··· Data records ···
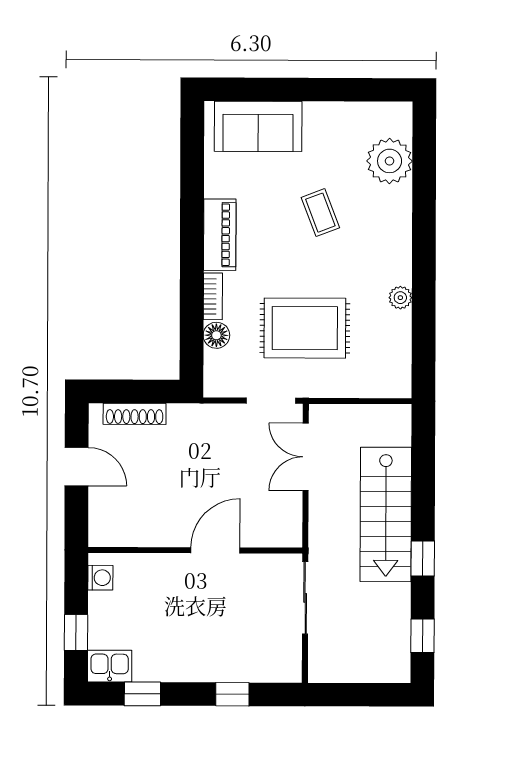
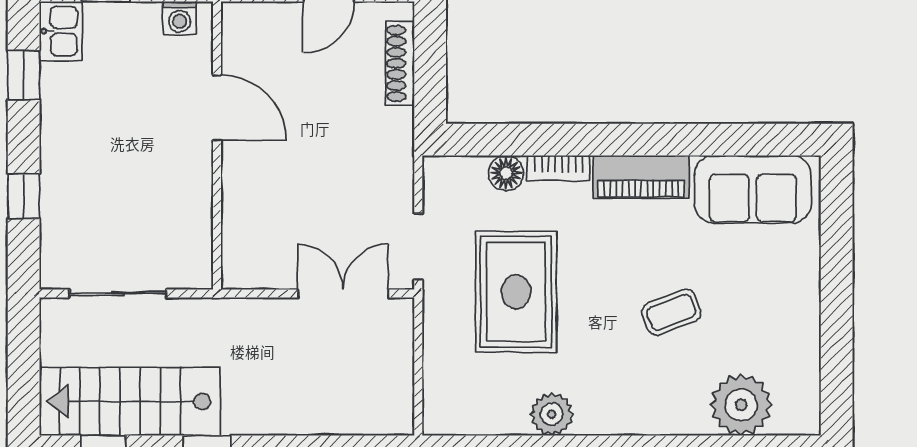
sofa: (258, 126) -> (753, 189), moved, turned -90
plant: (400, 298) -> (552, 414), width x1.38, depth x1.38
stairs: (386, 514) -> (130, 401), moved
door: (215, 550) -> (217, 108), moved
sliding door: (305, 598) -> (118, 294), moved

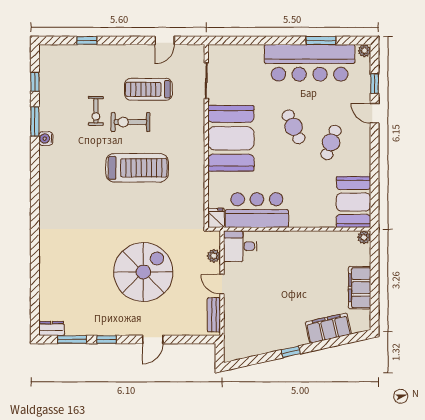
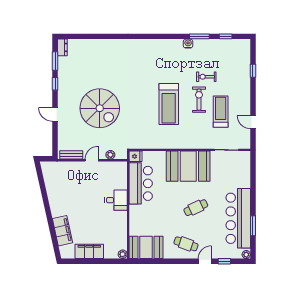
cafe table: (331, 142) -> (186, 244), moved
desk: (240, 246) -> (116, 200), moved, turned 90
window: (291, 352) -> (47, 206), removed

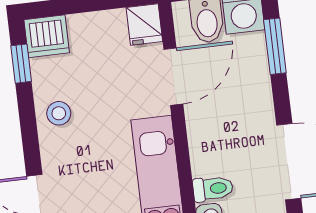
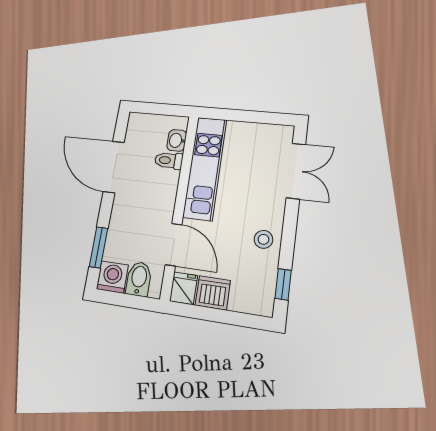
dishwasher: (47, 36) -> (213, 293), moved
door: (173, 77) -> (174, 245), swing flipped

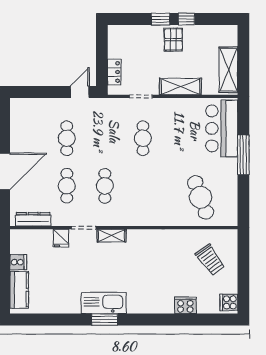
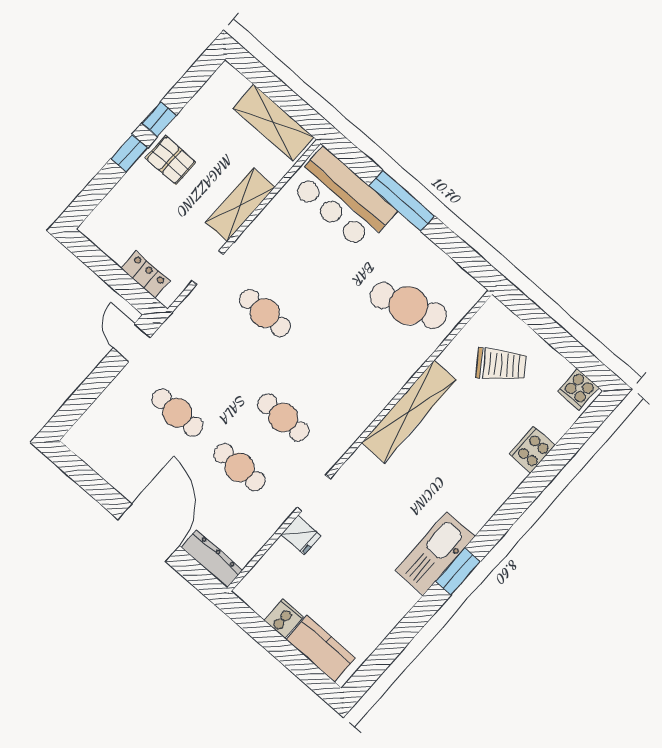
dresser: (33, 219) -> (212, 559), moved, turned 90
shelving: (112, 236) -> (409, 411), moved, width x2.20, depth x1.33

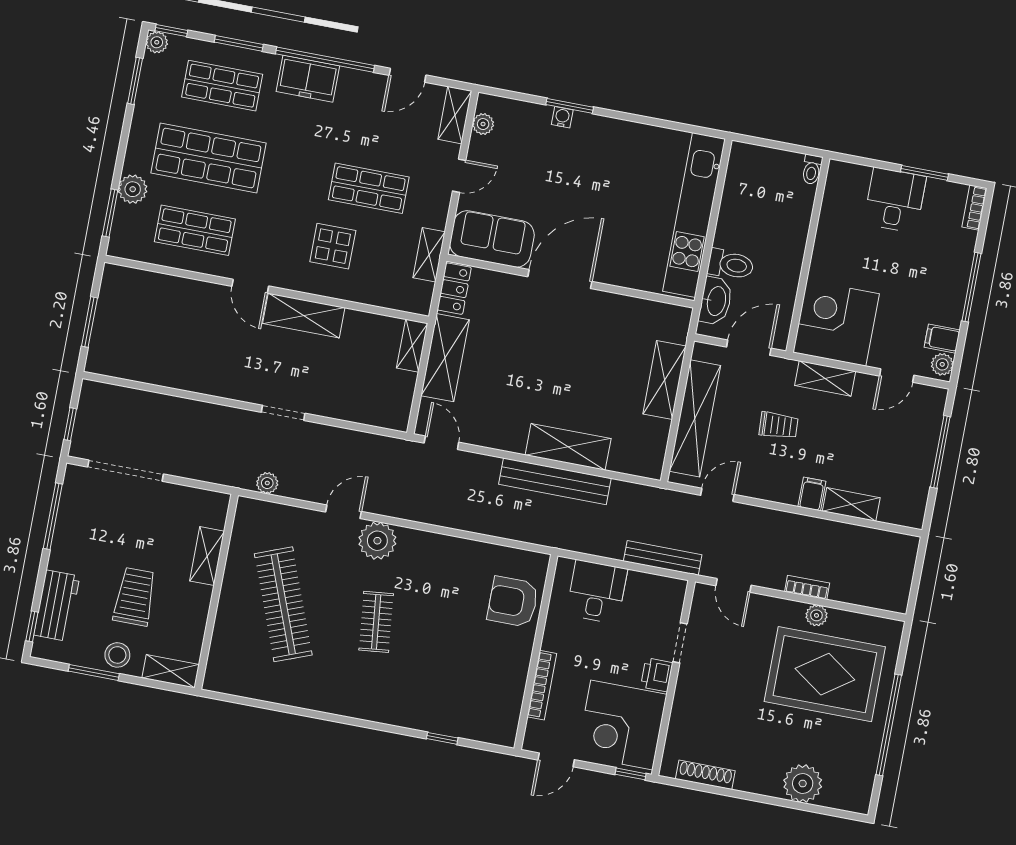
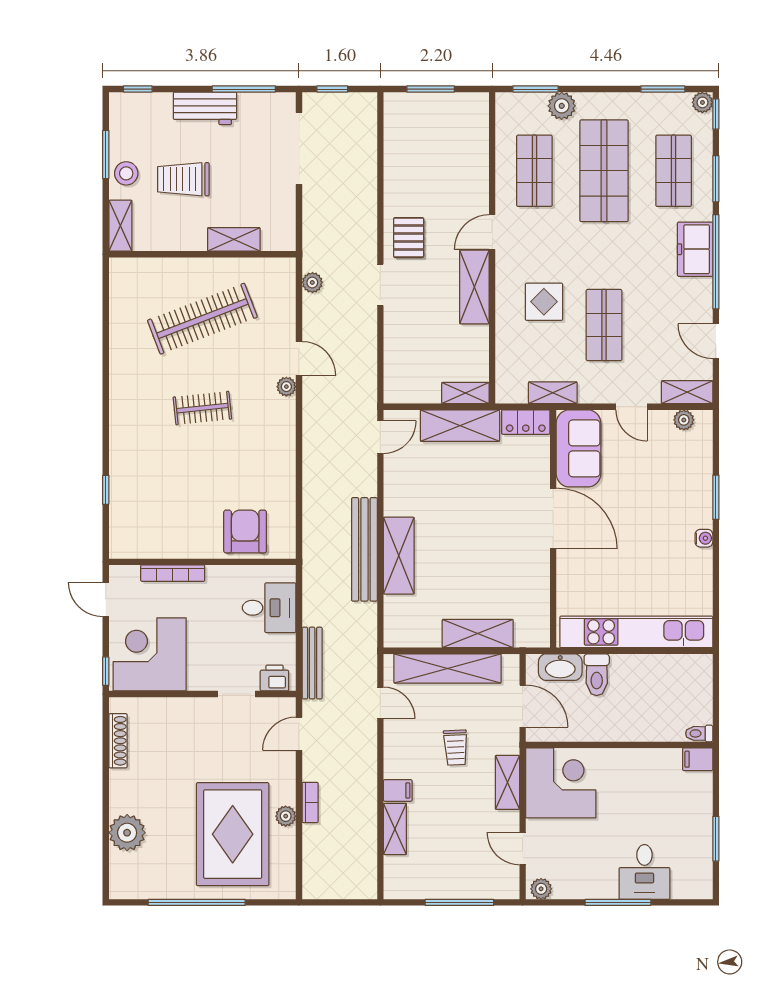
water cooler: (562, 117) -> (704, 538), moved
desk: (895, 200) -> (644, 872), moved, turned 90
bookcase: (974, 208) -> (692, 891), removed
filing cabinet: (942, 339) -> (698, 759), moved, turned -90
pallet: (239, 374) -> (409, 238), added
plant: (377, 541) -> (286, 387), width x0.53, depth x0.53
trolley: (135, 597) -> (183, 179), turned 180
workbench: (57, 606) -> (205, 108), moved
printer: (657, 675) -> (274, 678), moved

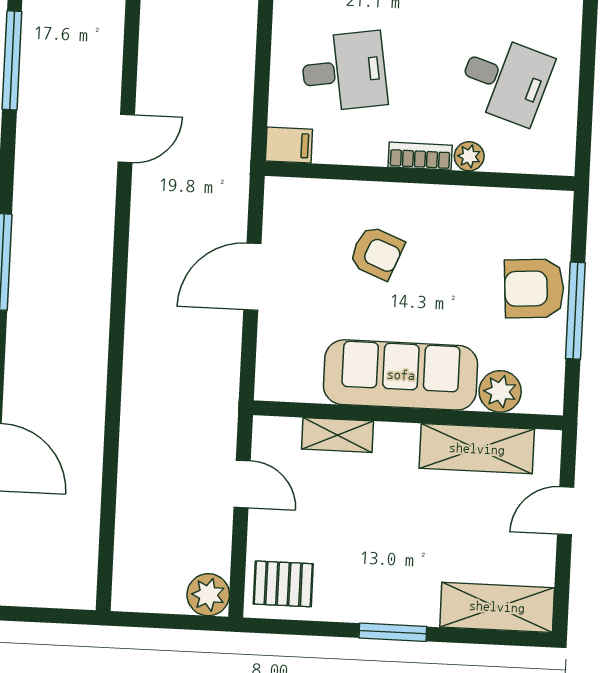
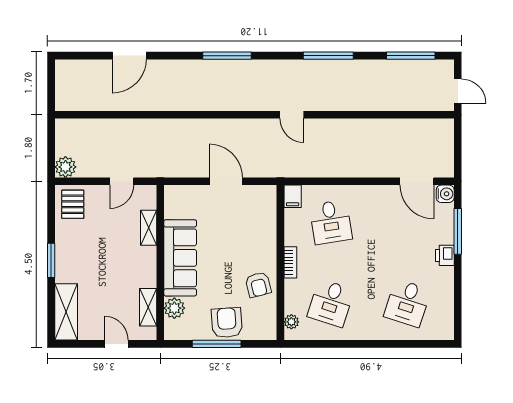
plant: (469, 156) -> (291, 322), moved
armchair: (377, 253) -> (258, 285), moved, turned -36
shelving: (477, 449) -> (148, 307), width x0.67, depth x0.75

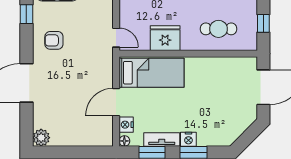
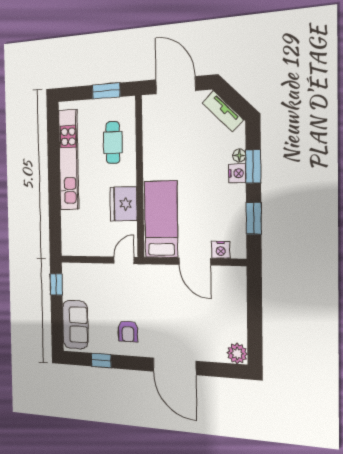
window: (263, 23) -> (106, 91), width x1.50
tv unit: (162, 139) -> (223, 111), moved, turned -45
floor lamp: (124, 141) -> (239, 155), moved

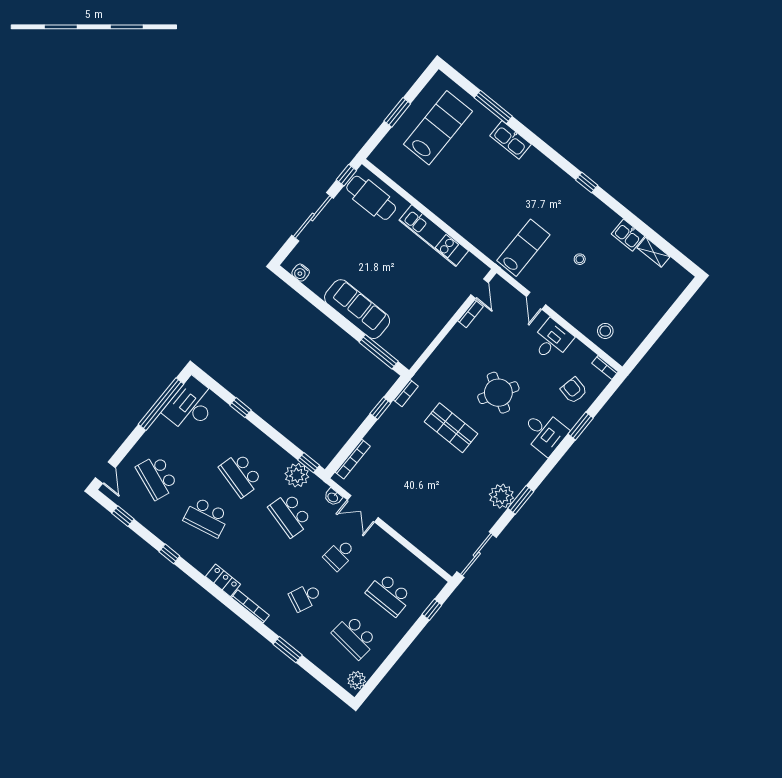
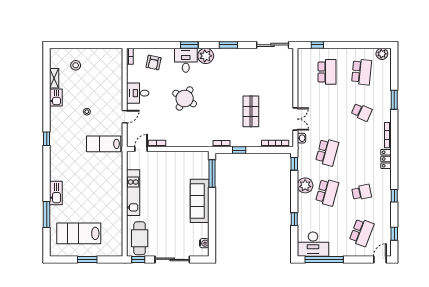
stool: (605, 331) -> (76, 65), moved
window: (581, 426) -> (189, 45), moved
shop shelf: (451, 428) -> (251, 111), moved
plant: (297, 475) -> (305, 185), moved
plant: (501, 496) -> (206, 56), moved
school desk: (206, 517) -> (362, 192), width x0.54
school desk: (340, 555) -> (327, 112), removed

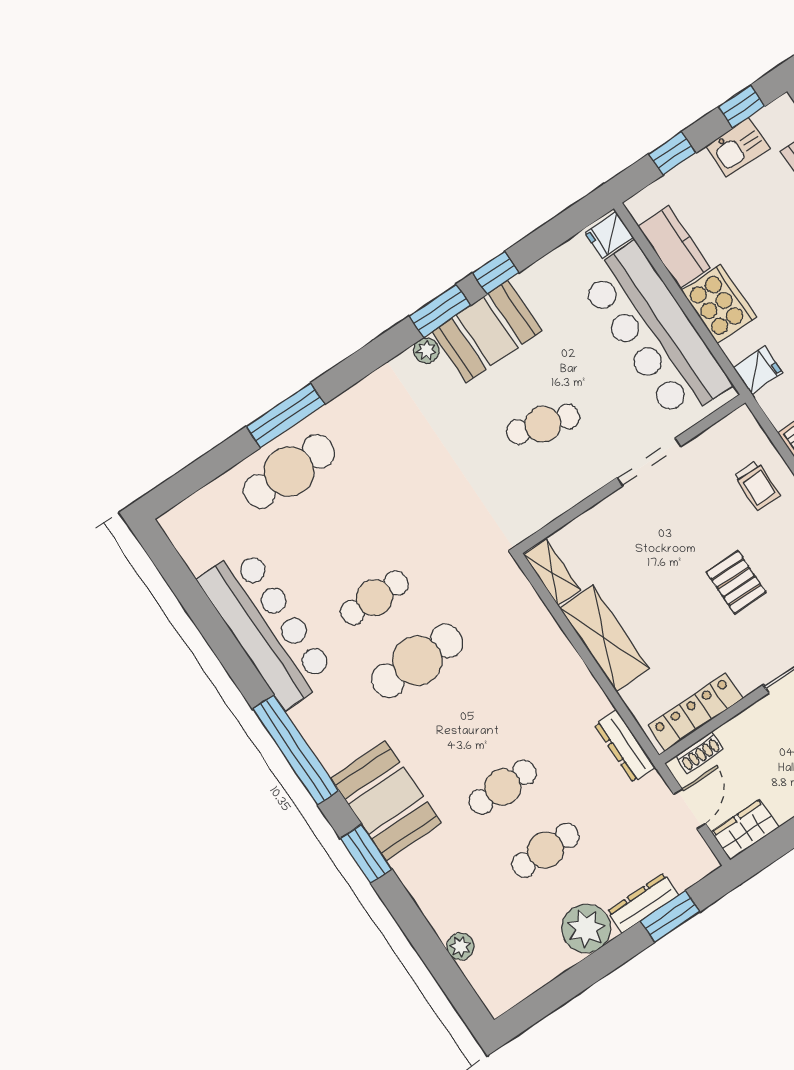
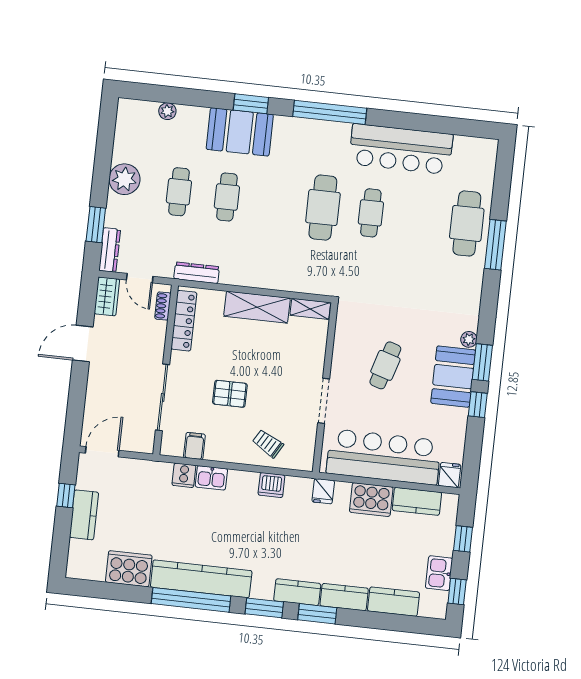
trolley: (757, 485) -> (268, 444), turned 30
booth: (386, 801) -> (240, 132), moved
dresser: (643, 903) -> (110, 250), moved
···
[Exercise aim] If a line in the records above includes the string "depth", copy it.

[Result of the exercise]
plant: (400, 298) -> (552, 414), width x1.38, depth x1.38
shelving: (112, 236) -> (409, 411), moved, width x2.20, depth x1.33
plant: (377, 541) -> (286, 387), width x0.53, depth x0.53
shelving: (477, 449) -> (148, 307), width x0.67, depth x0.75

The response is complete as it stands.